*DATA LISTING:*
____________________

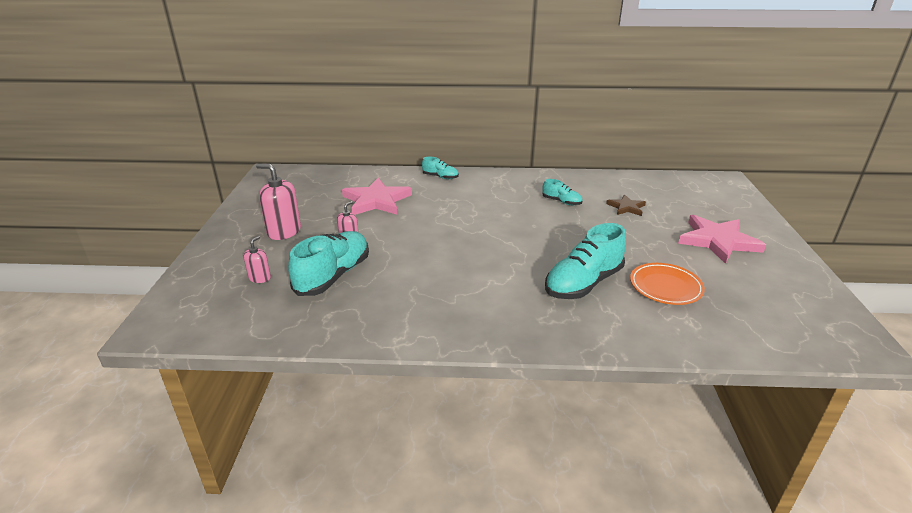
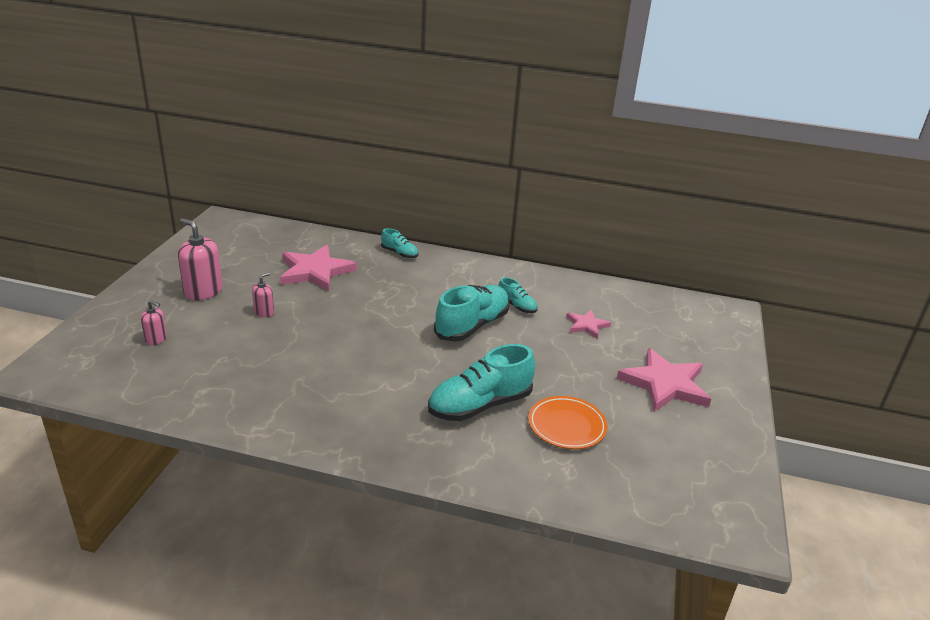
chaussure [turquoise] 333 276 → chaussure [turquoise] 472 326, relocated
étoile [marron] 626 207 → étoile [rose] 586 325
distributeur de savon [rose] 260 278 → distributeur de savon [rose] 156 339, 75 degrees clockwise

____________________

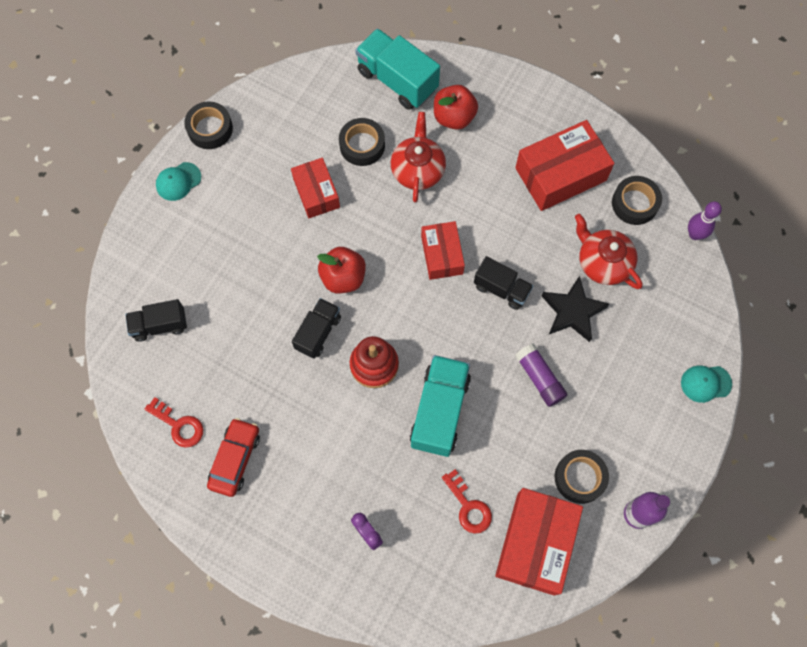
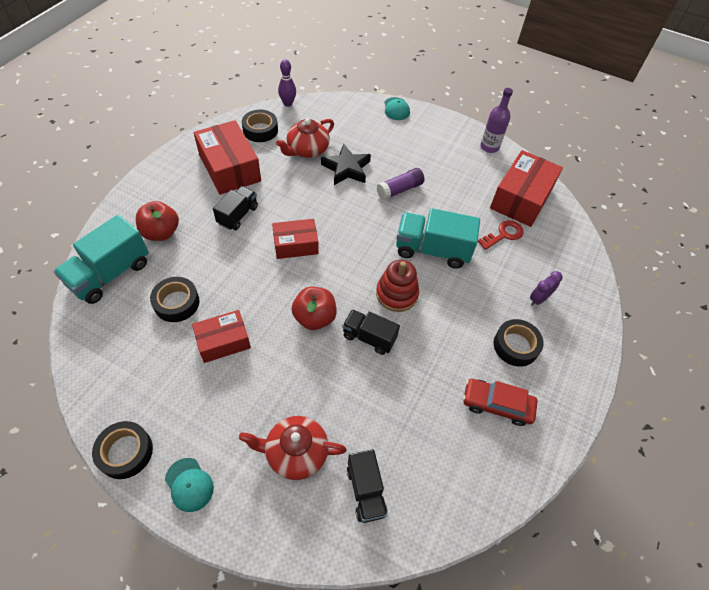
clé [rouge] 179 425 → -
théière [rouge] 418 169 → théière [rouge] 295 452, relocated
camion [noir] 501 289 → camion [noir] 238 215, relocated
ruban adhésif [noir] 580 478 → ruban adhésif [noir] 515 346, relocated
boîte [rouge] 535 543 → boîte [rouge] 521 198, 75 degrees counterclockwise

____________________

*REQUIRED WORK:* Filter the listing so that only lines holding the word "rouge" remain, and copy those lines.

*ANSWER SPACE:*
clé [rouge] 179 425 → -
théière [rouge] 418 169 → théière [rouge] 295 452, relocated
boîte [rouge] 535 543 → boîte [rouge] 521 198, 75 degrees counterclockwise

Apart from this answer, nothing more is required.